--- TASK TO CARRY OUT ---
Copy task. Retype the whole listing exactly, omitting any picture in it.
┌────────
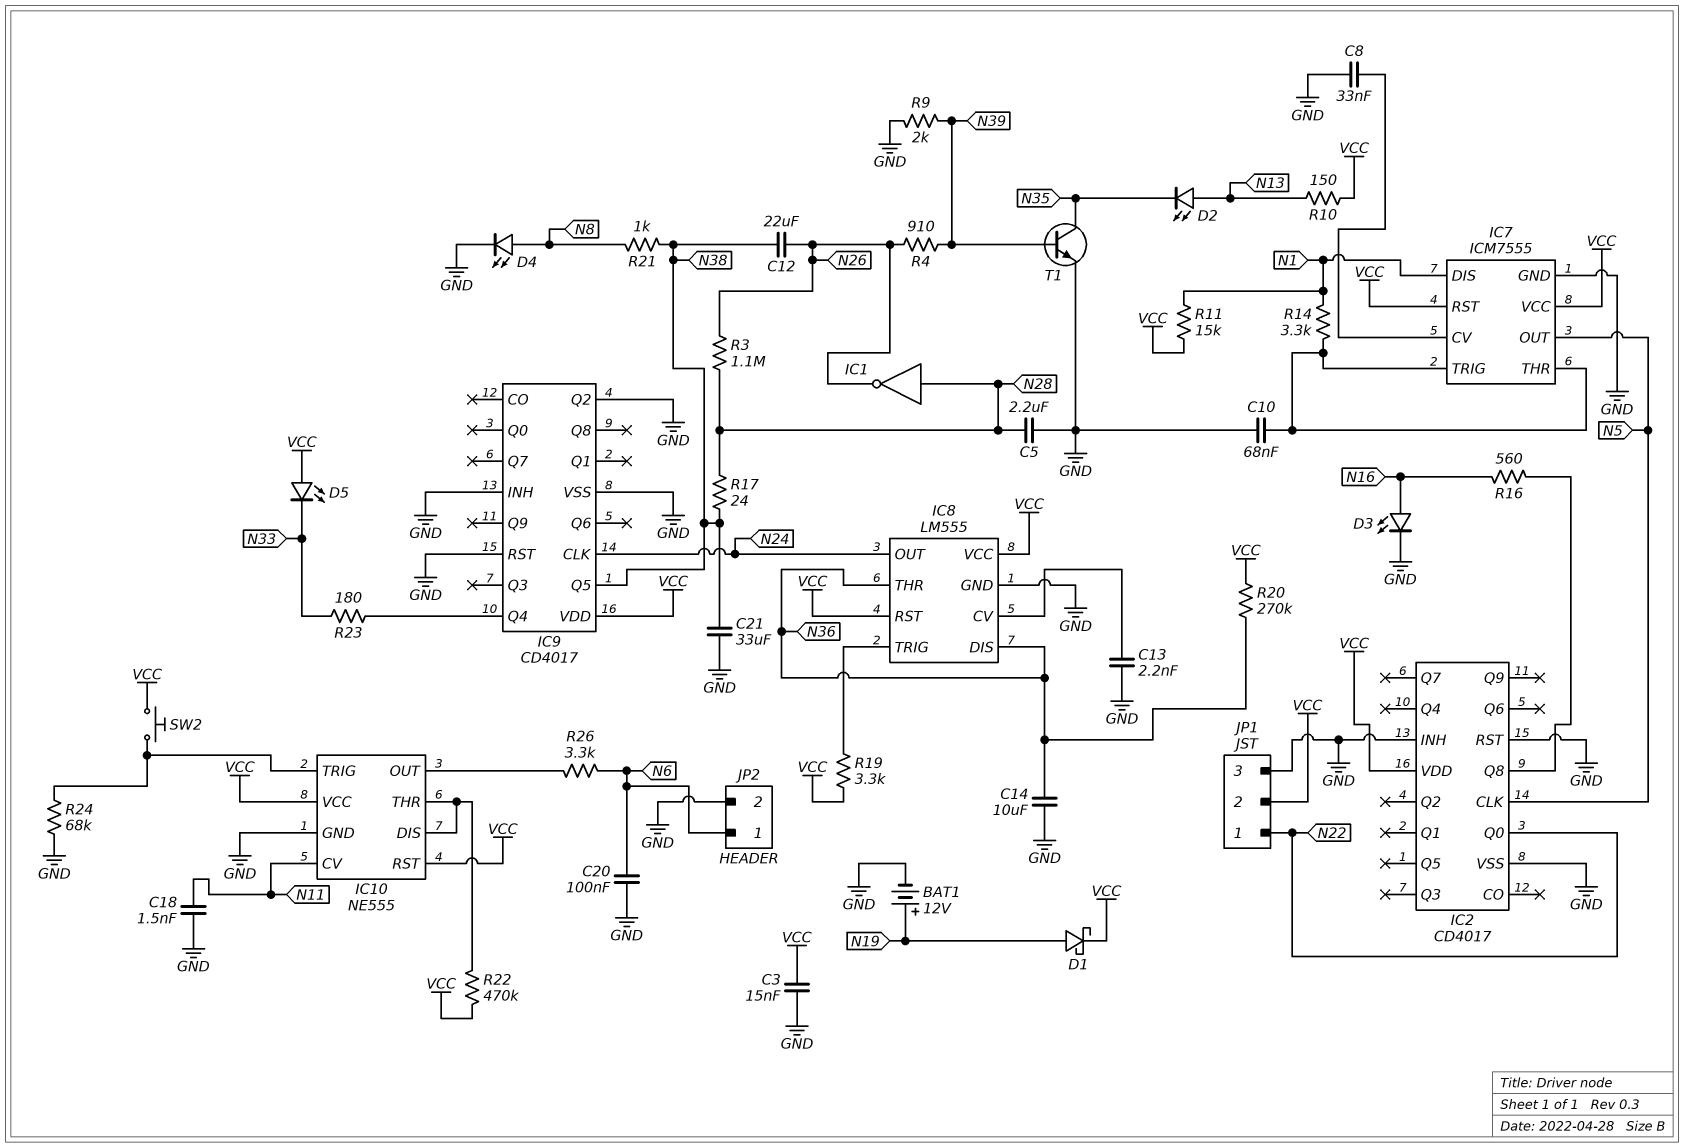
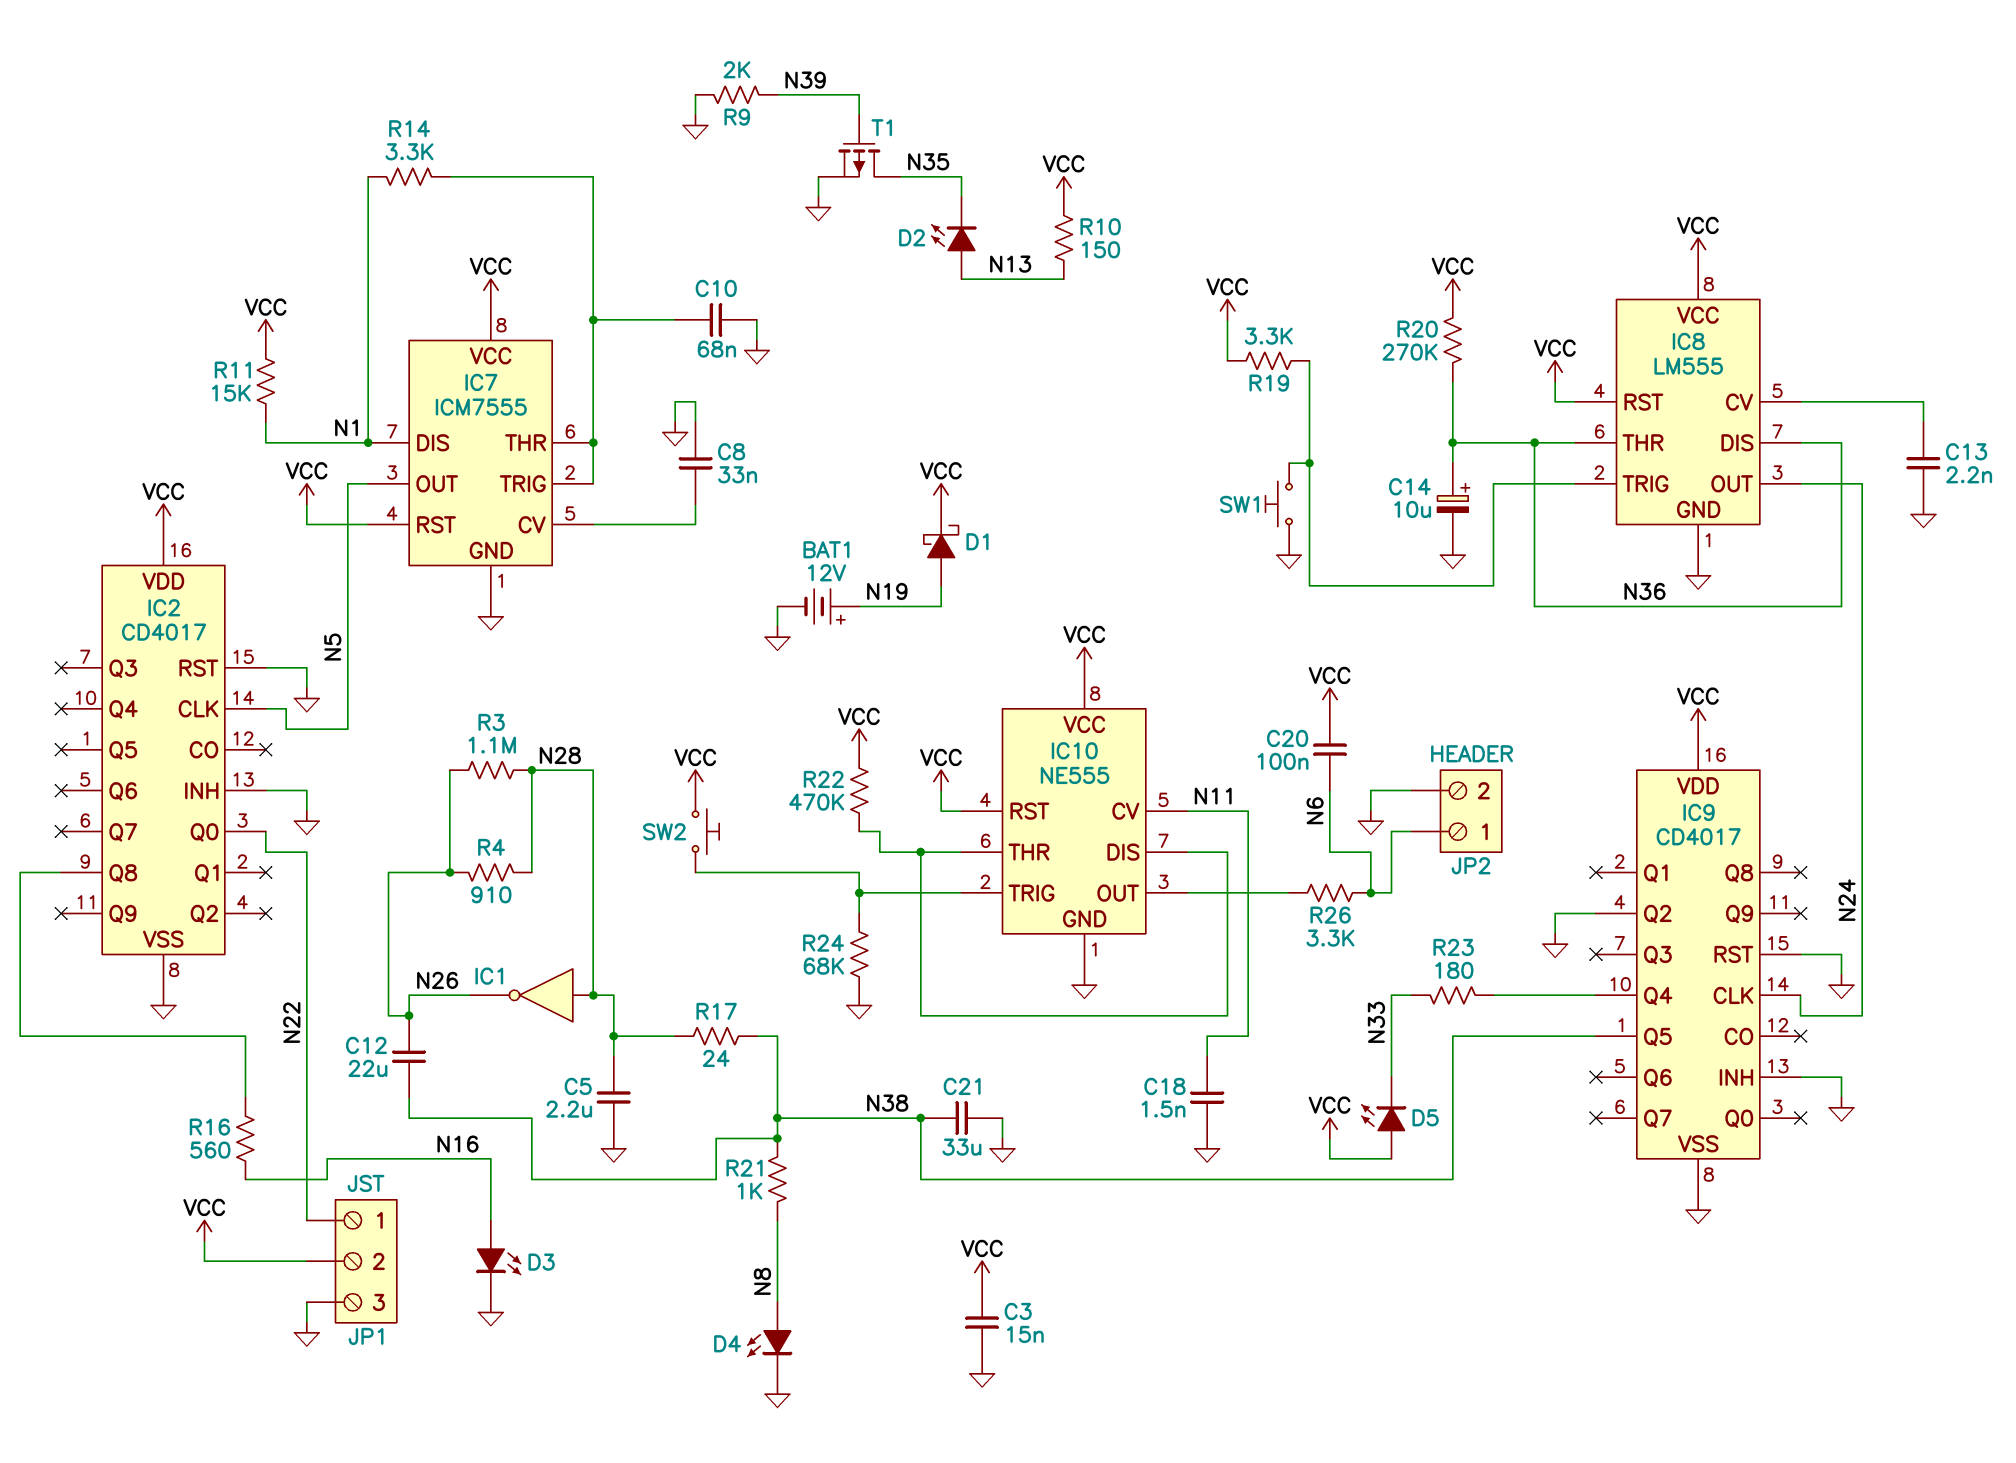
C14: 10uF (GND, N36) -> 10uF (plus N36, minus GND)
C20: 100nF (GND, N6) -> 100nF (N6, VCC)
R4: 910 (N26, N39) -> 910 (N26, N28)
SW1: none -> button (GND, IC8/TRIG)
T1: NPN (B N39, C N35, E GND) -> PMOS (G N39, D N35, S GND)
└────────
--- FINISHED TASK ---
C14: 10uF (GND, N36) -> 10uF (plus N36, minus GND)
C20: 100nF (GND, N6) -> 100nF (N6, VCC)
R4: 910 (N26, N39) -> 910 (N26, N28)
SW1: none -> button (GND, IC8/TRIG)
T1: NPN (B N39, C N35, E GND) -> PMOS (G N39, D N35, S GND)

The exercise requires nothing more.